[[ Material to process, beginning ]]

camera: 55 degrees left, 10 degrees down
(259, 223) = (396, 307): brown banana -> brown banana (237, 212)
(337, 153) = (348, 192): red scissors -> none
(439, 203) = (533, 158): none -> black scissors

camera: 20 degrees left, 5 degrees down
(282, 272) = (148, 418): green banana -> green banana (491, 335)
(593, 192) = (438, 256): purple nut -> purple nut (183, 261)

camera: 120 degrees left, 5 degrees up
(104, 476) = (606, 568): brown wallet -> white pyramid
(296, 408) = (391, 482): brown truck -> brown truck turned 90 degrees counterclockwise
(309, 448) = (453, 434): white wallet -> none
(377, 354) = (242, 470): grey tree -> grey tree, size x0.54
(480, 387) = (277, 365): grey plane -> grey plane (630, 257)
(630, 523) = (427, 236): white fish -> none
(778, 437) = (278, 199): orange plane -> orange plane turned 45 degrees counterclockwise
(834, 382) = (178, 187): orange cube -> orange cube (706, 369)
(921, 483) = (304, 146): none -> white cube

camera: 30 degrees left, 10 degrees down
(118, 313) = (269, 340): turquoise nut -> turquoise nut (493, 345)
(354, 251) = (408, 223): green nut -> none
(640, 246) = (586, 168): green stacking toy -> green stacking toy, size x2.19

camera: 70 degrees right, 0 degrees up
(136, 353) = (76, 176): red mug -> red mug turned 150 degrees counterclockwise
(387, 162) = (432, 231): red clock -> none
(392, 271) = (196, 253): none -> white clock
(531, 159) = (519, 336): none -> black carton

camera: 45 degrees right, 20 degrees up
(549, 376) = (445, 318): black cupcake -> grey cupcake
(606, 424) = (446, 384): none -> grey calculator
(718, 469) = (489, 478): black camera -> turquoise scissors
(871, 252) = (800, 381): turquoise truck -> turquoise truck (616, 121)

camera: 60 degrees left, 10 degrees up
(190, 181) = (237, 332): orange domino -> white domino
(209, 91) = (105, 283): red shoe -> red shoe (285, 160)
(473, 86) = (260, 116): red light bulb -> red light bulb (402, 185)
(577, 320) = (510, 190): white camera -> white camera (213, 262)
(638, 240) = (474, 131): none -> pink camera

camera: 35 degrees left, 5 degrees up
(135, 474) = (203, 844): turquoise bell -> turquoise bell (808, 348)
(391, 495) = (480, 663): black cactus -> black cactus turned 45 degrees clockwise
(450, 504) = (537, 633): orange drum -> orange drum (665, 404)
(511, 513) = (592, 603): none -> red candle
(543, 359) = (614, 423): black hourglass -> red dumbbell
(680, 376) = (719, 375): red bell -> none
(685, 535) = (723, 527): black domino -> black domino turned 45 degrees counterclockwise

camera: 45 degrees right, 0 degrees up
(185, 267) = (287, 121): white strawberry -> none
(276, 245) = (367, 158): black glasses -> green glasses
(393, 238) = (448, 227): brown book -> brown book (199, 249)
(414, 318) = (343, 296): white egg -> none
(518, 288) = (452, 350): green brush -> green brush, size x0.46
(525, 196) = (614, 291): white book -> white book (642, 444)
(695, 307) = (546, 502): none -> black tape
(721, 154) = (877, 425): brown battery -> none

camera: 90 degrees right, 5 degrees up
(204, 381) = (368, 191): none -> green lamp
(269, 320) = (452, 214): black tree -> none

[[ Material to process, end ]]

Request: Line by line, write out the records above exactly.

Task answer:
camera: 55 degrees left, 10 degrees down
(259, 223) = (396, 307): brown banana -> brown banana (237, 212)
(337, 153) = (348, 192): red scissors -> none
(439, 203) = (533, 158): none -> black scissors

camera: 20 degrees left, 5 degrees down
(282, 272) = (148, 418): green banana -> green banana (491, 335)
(593, 192) = (438, 256): purple nut -> purple nut (183, 261)

camera: 120 degrees left, 5 degrees up
(104, 476) = (606, 568): brown wallet -> white pyramid
(296, 408) = (391, 482): brown truck -> brown truck turned 90 degrees counterclockwise
(309, 448) = (453, 434): white wallet -> none
(377, 354) = (242, 470): grey tree -> grey tree, size x0.54
(480, 387) = (277, 365): grey plane -> grey plane (630, 257)
(630, 523) = (427, 236): white fish -> none
(778, 437) = (278, 199): orange plane -> orange plane turned 45 degrees counterclockwise
(834, 382) = (178, 187): orange cube -> orange cube (706, 369)
(921, 483) = (304, 146): none -> white cube

camera: 30 degrees left, 10 degrees down
(118, 313) = (269, 340): turquoise nut -> turquoise nut (493, 345)
(354, 251) = (408, 223): green nut -> none
(640, 246) = (586, 168): green stacking toy -> green stacking toy, size x2.19

camera: 70 degrees right, 0 degrees up
(136, 353) = (76, 176): red mug -> red mug turned 150 degrees counterclockwise
(387, 162) = (432, 231): red clock -> none
(392, 271) = (196, 253): none -> white clock
(531, 159) = (519, 336): none -> black carton

camera: 45 degrees right, 20 degrees up
(549, 376) = (445, 318): black cupcake -> grey cupcake
(606, 424) = (446, 384): none -> grey calculator
(718, 469) = (489, 478): black camera -> turquoise scissors
(871, 252) = (800, 381): turquoise truck -> turquoise truck (616, 121)

camera: 60 degrees left, 10 degrees up
(190, 181) = (237, 332): orange domino -> white domino
(209, 91) = (105, 283): red shoe -> red shoe (285, 160)
(473, 86) = (260, 116): red light bulb -> red light bulb (402, 185)
(577, 320) = (510, 190): white camera -> white camera (213, 262)
(638, 240) = (474, 131): none -> pink camera

camera: 35 degrees left, 5 degrees up
(135, 474) = (203, 844): turquoise bell -> turquoise bell (808, 348)
(391, 495) = (480, 663): black cactus -> black cactus turned 45 degrees clockwise
(450, 504) = (537, 633): orange drum -> orange drum (665, 404)
(511, 513) = (592, 603): none -> red candle
(543, 359) = (614, 423): black hourglass -> red dumbbell
(680, 376) = (719, 375): red bell -> none
(685, 535) = (723, 527): black domino -> black domino turned 45 degrees counterclockwise

camera: 45 degrees right, 0 degrees up
(185, 267) = (287, 121): white strawberry -> none
(276, 245) = (367, 158): black glasses -> green glasses
(393, 238) = (448, 227): brown book -> brown book (199, 249)
(414, 318) = (343, 296): white egg -> none
(518, 288) = (452, 350): green brush -> green brush, size x0.46
(525, 196) = (614, 291): white book -> white book (642, 444)
(695, 307) = (546, 502): none -> black tape
(721, 154) = (877, 425): brown battery -> none

camera: 90 degrees right, 5 degrees up
(204, 381) = (368, 191): none -> green lamp
(269, 320) = (452, 214): black tree -> none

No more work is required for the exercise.